Task prompt —
Retype, without pictures, the line holding "gone: pink_mobile_phone [455 182]" and each line below it through the final line.

Records shown —
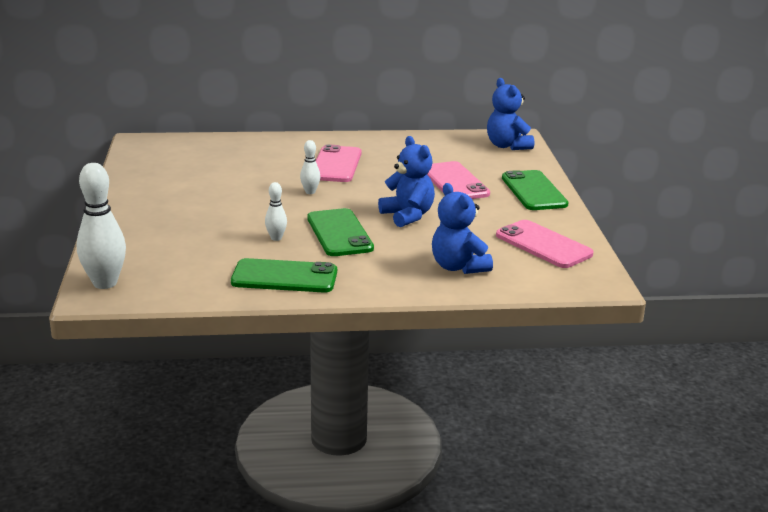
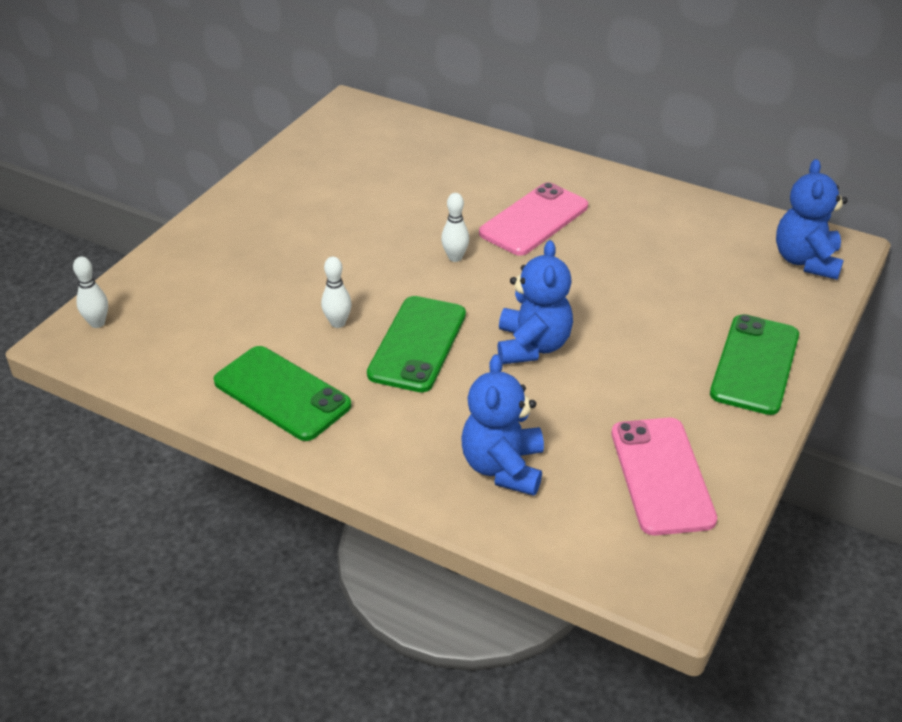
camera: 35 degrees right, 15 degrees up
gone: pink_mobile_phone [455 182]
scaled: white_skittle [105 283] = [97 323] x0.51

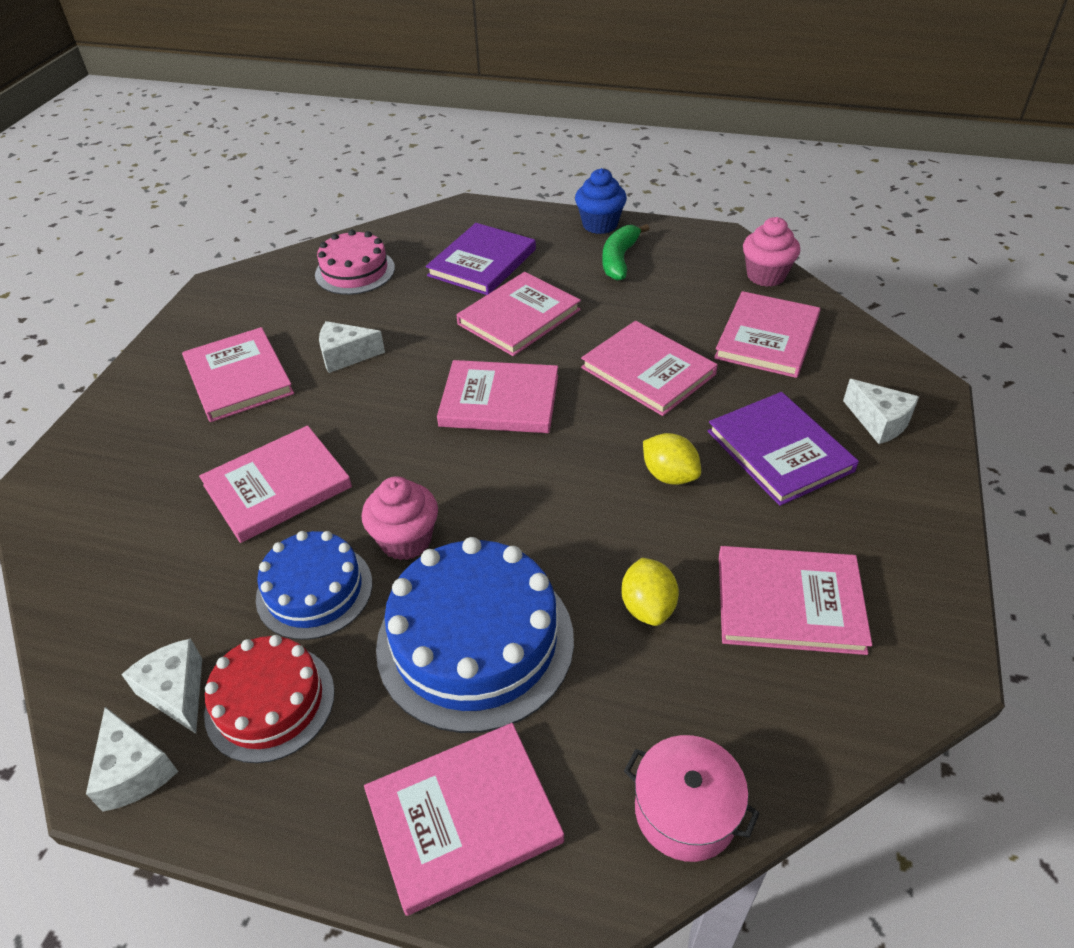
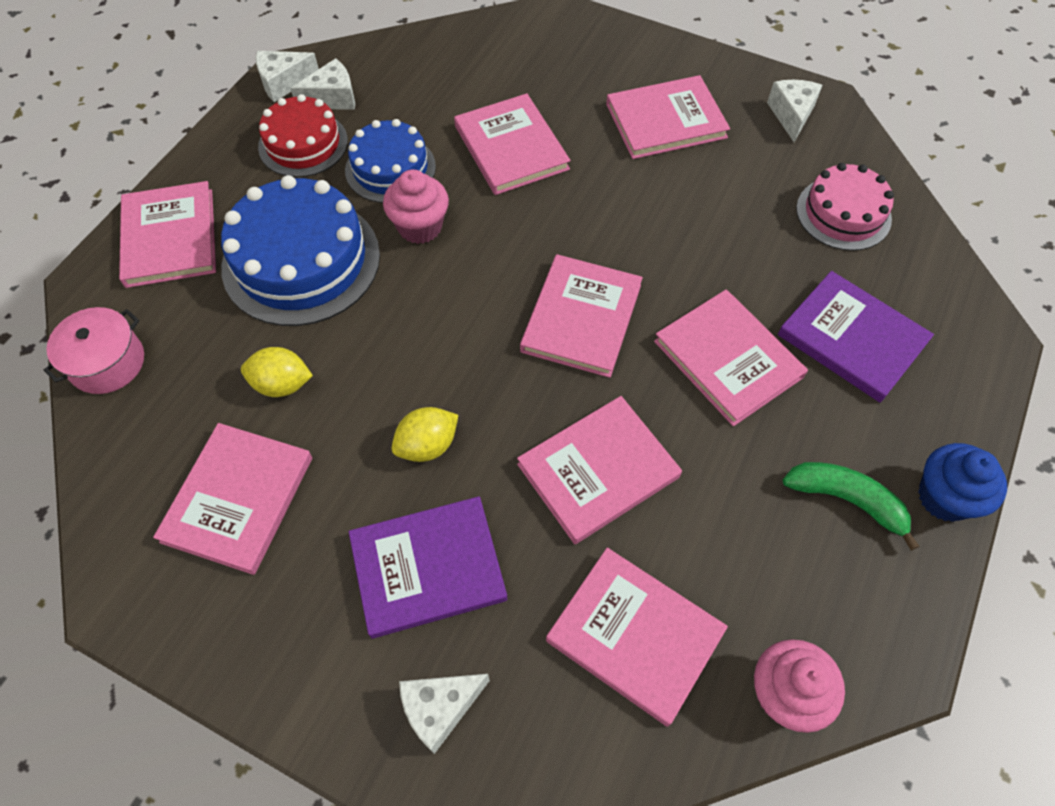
camera: 100 degrees right, 15 degrees up
shifted: white_piece_of_cheese [346 356] to [791 115]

Your response —
gone: pink_mobile_phone [455 182]
scaled: white_skittle [105 283] = [97 323] x0.51

camera: 100 degrees right, 15 degrees up
shifted: white_piece_of_cheese [346 356] to [791 115]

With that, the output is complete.